Repeat every record below exactly, leaving out the pictures.

### Object transformation records
════
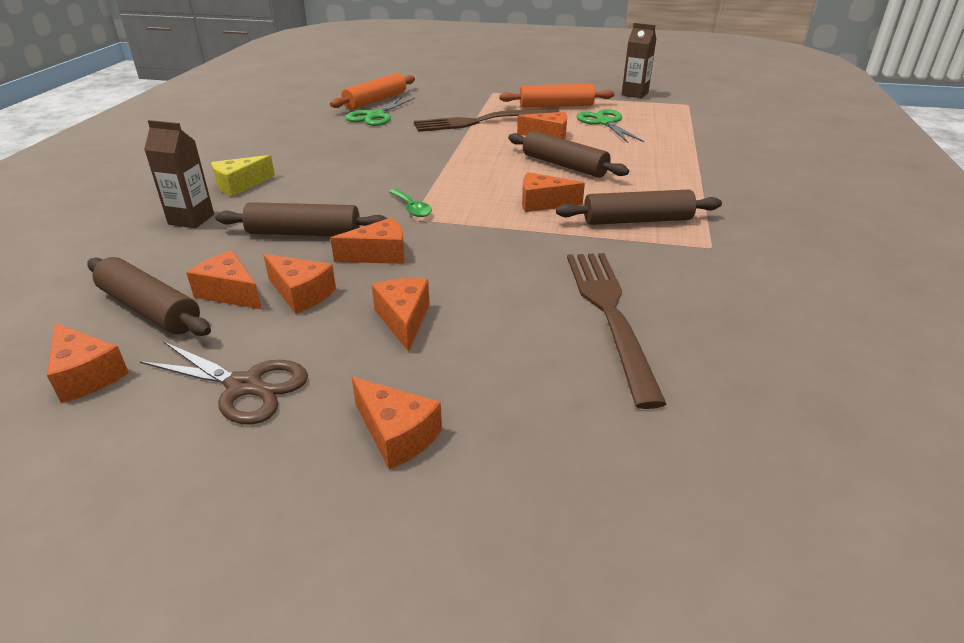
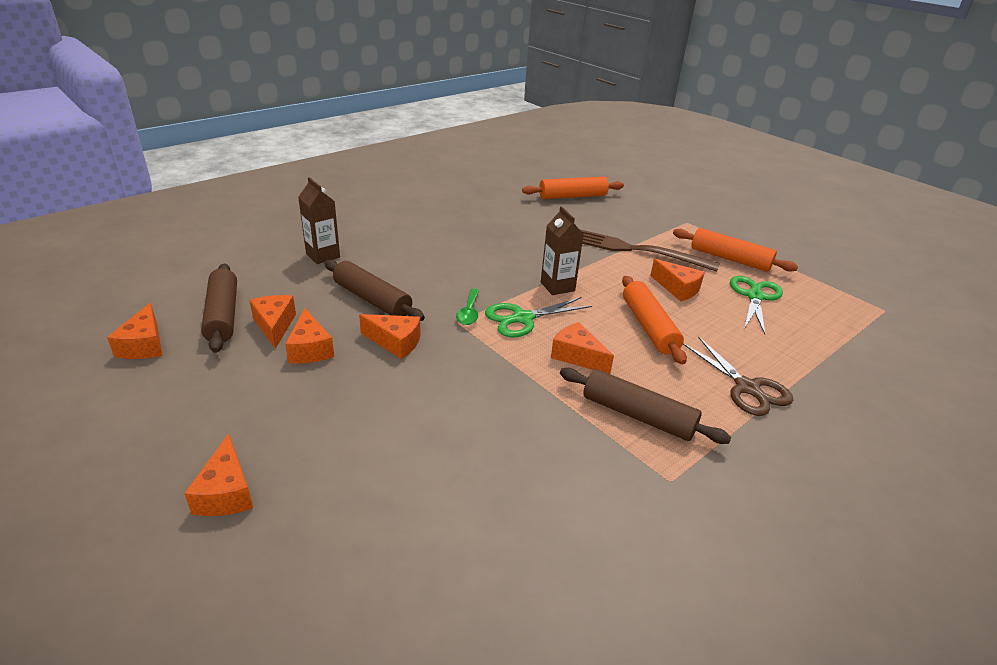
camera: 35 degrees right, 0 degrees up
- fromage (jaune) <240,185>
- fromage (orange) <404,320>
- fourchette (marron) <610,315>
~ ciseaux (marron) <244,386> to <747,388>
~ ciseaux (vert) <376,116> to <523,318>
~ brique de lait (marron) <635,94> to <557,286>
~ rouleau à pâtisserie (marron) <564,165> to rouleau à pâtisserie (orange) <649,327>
════
### RESPONSE
camera: 35 degrees right, 0 degrees up
- fromage (jaune) <240,185>
- fromage (orange) <404,320>
- fourchette (marron) <610,315>
~ ciseaux (marron) <244,386> to <747,388>
~ ciseaux (vert) <376,116> to <523,318>
~ brique de lait (marron) <635,94> to <557,286>
~ rouleau à pâtisserie (marron) <564,165> to rouleau à pâtisserie (orange) <649,327>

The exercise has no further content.